*** INPUT DATA ***

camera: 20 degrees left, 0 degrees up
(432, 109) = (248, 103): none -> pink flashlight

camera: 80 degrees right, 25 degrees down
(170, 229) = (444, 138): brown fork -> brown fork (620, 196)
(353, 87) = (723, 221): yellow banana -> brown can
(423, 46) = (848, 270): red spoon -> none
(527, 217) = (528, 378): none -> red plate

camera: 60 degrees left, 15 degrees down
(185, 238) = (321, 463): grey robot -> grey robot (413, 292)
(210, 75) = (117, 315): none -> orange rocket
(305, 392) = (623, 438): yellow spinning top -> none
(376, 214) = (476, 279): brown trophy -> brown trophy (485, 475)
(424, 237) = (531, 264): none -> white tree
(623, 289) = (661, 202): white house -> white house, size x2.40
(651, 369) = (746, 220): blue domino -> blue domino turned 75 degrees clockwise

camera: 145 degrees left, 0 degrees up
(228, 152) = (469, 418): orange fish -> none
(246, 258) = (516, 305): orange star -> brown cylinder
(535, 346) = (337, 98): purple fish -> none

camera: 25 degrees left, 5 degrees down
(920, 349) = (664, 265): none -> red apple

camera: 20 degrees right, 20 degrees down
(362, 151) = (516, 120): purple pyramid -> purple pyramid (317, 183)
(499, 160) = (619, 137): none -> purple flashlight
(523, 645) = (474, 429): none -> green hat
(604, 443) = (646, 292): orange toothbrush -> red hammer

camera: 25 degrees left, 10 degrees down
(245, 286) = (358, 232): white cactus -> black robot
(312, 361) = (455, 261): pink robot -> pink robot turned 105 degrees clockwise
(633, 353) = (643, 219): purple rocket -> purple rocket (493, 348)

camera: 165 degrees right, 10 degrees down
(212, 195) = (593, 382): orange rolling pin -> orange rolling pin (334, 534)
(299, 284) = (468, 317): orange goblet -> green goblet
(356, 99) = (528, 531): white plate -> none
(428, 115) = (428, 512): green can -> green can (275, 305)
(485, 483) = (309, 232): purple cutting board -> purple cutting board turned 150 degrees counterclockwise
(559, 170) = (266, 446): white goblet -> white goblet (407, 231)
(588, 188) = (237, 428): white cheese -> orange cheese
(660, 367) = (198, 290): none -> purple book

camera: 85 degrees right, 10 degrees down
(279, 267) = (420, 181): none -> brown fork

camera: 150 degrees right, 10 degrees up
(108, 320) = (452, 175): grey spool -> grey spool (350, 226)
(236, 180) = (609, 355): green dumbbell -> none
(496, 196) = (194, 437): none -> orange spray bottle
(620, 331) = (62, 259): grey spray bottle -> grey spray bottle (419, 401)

*** End of INPUT DATA ***

■ TASK ITEM ■
Repeat every entry exactly as written above.

■ FINISHED TASK ■
camera: 20 degrees left, 0 degrees up
(432, 109) = (248, 103): none -> pink flashlight

camera: 80 degrees right, 25 degrees down
(170, 229) = (444, 138): brown fork -> brown fork (620, 196)
(353, 87) = (723, 221): yellow banana -> brown can
(423, 46) = (848, 270): red spoon -> none
(527, 217) = (528, 378): none -> red plate

camera: 60 degrees left, 15 degrees down
(185, 238) = (321, 463): grey robot -> grey robot (413, 292)
(210, 75) = (117, 315): none -> orange rocket
(305, 392) = (623, 438): yellow spinning top -> none
(376, 214) = (476, 279): brown trophy -> brown trophy (485, 475)
(424, 237) = (531, 264): none -> white tree
(623, 289) = (661, 202): white house -> white house, size x2.40
(651, 369) = (746, 220): blue domino -> blue domino turned 75 degrees clockwise

camera: 145 degrees left, 0 degrees up
(228, 152) = (469, 418): orange fish -> none
(246, 258) = (516, 305): orange star -> brown cylinder
(535, 346) = (337, 98): purple fish -> none

camera: 25 degrees left, 5 degrees down
(920, 349) = (664, 265): none -> red apple

camera: 20 degrees right, 20 degrees down
(362, 151) = (516, 120): purple pyramid -> purple pyramid (317, 183)
(499, 160) = (619, 137): none -> purple flashlight
(523, 645) = (474, 429): none -> green hat
(604, 443) = (646, 292): orange toothbrush -> red hammer

camera: 25 degrees left, 10 degrees down
(245, 286) = (358, 232): white cactus -> black robot
(312, 361) = (455, 261): pink robot -> pink robot turned 105 degrees clockwise
(633, 353) = (643, 219): purple rocket -> purple rocket (493, 348)

camera: 165 degrees right, 10 degrees down
(212, 195) = (593, 382): orange rolling pin -> orange rolling pin (334, 534)
(299, 284) = (468, 317): orange goblet -> green goblet
(356, 99) = (528, 531): white plate -> none
(428, 115) = (428, 512): green can -> green can (275, 305)
(485, 483) = (309, 232): purple cutting board -> purple cutting board turned 150 degrees counterclockwise
(559, 170) = (266, 446): white goblet -> white goblet (407, 231)
(588, 188) = (237, 428): white cheese -> orange cheese
(660, 367) = (198, 290): none -> purple book

camera: 85 degrees right, 10 degrees down
(279, 267) = (420, 181): none -> brown fork

camera: 150 degrees right, 10 degrees up
(108, 320) = (452, 175): grey spool -> grey spool (350, 226)
(236, 180) = (609, 355): green dumbbell -> none
(496, 196) = (194, 437): none -> orange spray bottle
(620, 331) = (62, 259): grey spray bottle -> grey spray bottle (419, 401)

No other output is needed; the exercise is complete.